┌─ Records for processing
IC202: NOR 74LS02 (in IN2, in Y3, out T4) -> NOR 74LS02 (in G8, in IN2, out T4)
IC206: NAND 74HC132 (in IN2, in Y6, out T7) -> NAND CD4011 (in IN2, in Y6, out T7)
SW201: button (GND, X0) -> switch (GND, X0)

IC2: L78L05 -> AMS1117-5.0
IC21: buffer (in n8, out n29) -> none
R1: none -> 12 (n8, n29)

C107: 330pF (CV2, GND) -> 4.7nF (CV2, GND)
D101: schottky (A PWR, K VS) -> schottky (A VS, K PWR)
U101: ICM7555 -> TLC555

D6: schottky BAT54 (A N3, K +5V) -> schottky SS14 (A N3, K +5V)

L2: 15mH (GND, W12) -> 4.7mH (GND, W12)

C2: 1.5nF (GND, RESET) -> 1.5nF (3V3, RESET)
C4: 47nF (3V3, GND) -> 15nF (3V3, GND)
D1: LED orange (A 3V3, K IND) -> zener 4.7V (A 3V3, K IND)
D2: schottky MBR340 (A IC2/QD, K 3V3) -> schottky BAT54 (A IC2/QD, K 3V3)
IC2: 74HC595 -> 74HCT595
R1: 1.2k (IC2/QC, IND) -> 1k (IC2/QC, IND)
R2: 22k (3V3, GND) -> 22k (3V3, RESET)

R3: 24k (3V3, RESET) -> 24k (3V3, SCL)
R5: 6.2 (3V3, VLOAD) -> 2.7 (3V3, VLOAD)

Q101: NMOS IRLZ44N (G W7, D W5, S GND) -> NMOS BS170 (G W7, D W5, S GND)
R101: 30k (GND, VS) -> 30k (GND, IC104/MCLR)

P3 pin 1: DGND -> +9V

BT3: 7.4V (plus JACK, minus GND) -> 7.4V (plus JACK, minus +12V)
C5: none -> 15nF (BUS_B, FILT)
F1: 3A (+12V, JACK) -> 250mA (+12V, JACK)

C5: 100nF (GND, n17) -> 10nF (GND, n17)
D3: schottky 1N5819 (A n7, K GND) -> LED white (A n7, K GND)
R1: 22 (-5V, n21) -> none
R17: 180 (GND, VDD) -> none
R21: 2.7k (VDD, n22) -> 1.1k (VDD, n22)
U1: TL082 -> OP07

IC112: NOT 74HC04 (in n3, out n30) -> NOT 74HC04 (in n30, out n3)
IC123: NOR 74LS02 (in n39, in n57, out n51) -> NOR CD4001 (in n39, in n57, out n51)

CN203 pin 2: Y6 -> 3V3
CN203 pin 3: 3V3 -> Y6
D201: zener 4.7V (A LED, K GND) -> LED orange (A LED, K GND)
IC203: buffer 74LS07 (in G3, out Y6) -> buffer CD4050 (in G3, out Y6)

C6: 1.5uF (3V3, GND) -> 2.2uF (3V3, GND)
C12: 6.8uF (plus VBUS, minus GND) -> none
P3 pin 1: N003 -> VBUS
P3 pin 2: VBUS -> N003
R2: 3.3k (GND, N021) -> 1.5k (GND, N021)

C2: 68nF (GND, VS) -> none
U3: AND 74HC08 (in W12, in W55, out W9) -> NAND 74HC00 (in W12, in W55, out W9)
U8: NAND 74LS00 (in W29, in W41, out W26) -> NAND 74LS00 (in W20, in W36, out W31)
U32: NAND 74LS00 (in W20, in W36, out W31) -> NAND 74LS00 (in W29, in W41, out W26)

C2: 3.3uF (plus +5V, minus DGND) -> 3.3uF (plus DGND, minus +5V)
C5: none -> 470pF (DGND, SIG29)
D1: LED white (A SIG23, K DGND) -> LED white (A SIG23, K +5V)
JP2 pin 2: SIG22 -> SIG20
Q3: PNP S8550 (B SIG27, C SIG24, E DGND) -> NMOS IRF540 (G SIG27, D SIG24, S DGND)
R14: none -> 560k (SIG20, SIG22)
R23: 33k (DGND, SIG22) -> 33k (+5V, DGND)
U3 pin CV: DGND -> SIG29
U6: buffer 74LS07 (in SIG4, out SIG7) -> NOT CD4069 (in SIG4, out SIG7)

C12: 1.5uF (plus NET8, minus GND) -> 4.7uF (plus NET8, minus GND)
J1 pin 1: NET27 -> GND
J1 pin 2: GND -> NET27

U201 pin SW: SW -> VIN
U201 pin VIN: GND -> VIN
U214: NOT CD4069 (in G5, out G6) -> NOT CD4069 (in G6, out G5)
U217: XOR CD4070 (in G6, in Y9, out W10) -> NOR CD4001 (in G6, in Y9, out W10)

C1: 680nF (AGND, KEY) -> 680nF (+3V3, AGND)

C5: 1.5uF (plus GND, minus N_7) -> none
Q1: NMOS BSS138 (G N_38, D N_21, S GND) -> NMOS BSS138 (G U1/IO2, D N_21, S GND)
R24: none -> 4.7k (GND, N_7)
└─
- Action item: Look above for the line holding "R1: 22 (-5V, n21) -> none", then set down exactly that line and every line after it up to and including the line holding "CN203 pin 3: 3V3 -> Y6", with nothing else.

- Task answer:
R1: 22 (-5V, n21) -> none
R17: 180 (GND, VDD) -> none
R21: 2.7k (VDD, n22) -> 1.1k (VDD, n22)
U1: TL082 -> OP07

IC112: NOT 74HC04 (in n3, out n30) -> NOT 74HC04 (in n30, out n3)
IC123: NOR 74LS02 (in n39, in n57, out n51) -> NOR CD4001 (in n39, in n57, out n51)

CN203 pin 2: Y6 -> 3V3
CN203 pin 3: 3V3 -> Y6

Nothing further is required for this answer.